_What you should do_. Leave every picture out and print exactly the lines that run from the one containing "white bell: 3 -> 1" to the end of the listing.

_Extracted information_.
⟨

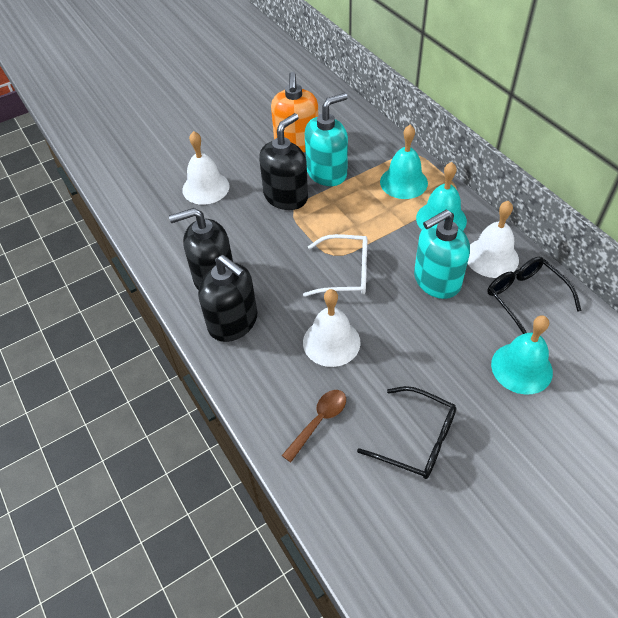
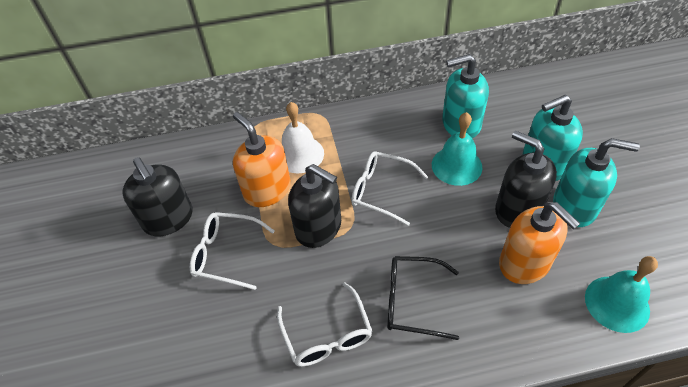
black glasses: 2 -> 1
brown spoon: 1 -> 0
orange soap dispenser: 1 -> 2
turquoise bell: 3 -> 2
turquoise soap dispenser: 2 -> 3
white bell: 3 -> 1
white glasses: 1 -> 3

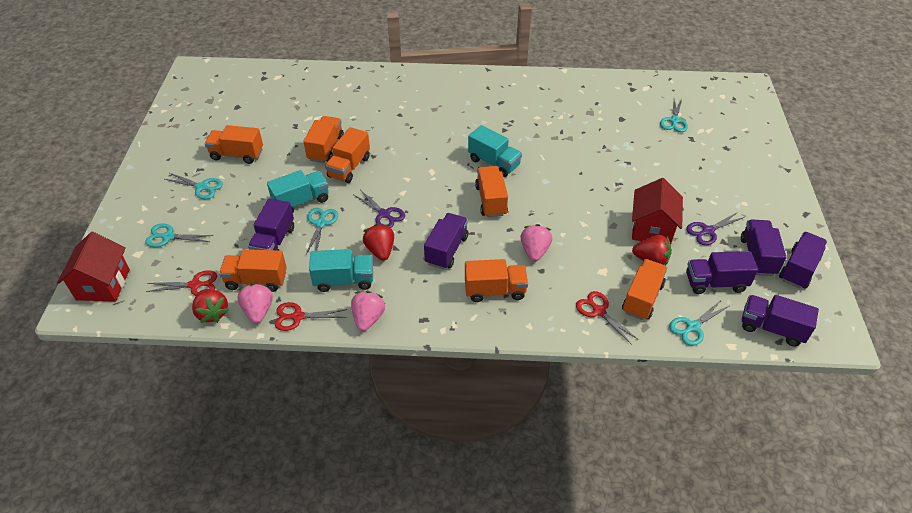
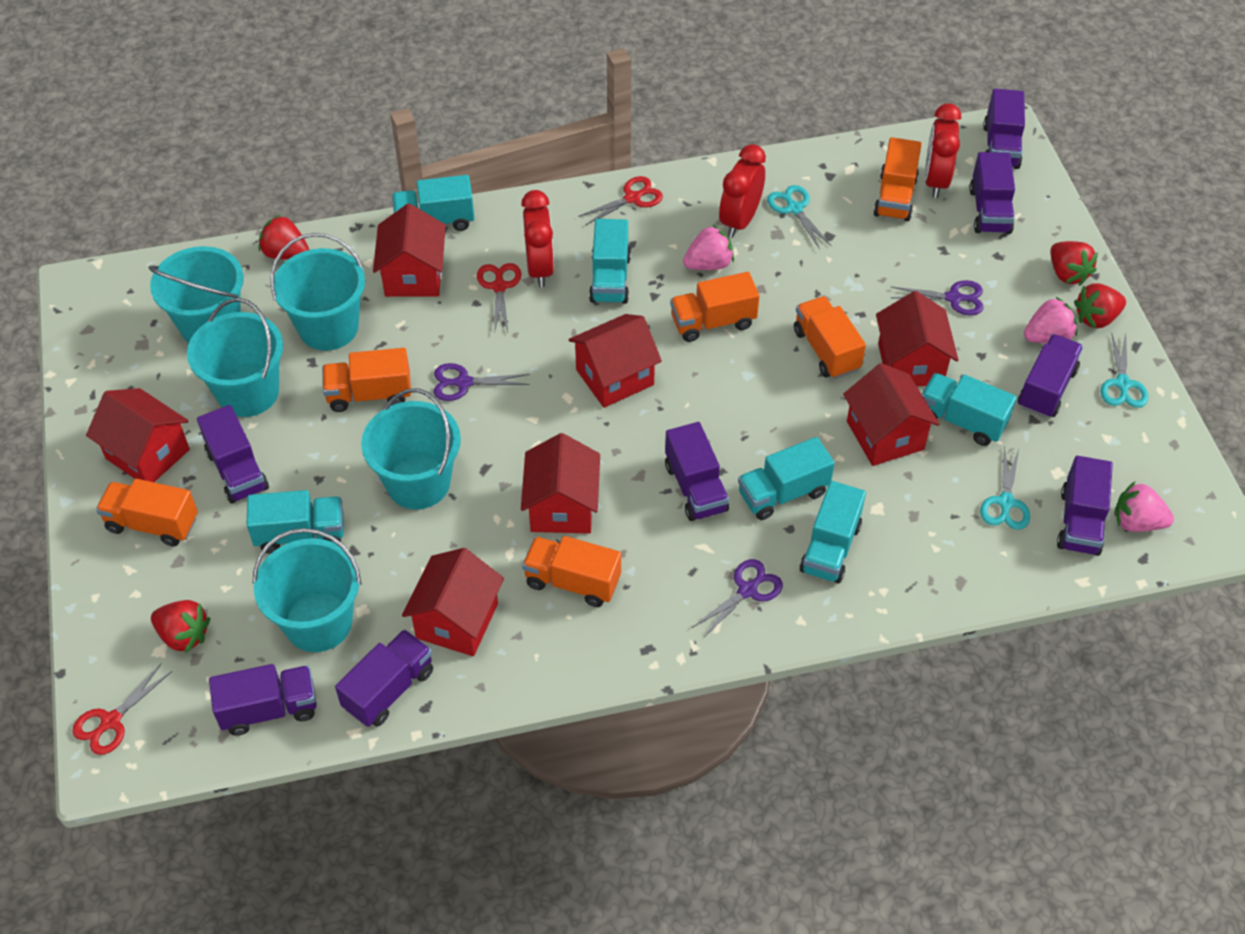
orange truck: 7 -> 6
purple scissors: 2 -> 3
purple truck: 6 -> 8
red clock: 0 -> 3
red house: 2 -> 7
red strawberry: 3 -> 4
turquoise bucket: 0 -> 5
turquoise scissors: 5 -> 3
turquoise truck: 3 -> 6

⟩

_Solution for this exercise_.
white bell: 3 -> 1
white glasses: 1 -> 3

orange truck: 7 -> 6
purple scissors: 2 -> 3
purple truck: 6 -> 8
red clock: 0 -> 3
red house: 2 -> 7
red strawberry: 3 -> 4
turquoise bucket: 0 -> 5
turquoise scissors: 5 -> 3
turquoise truck: 3 -> 6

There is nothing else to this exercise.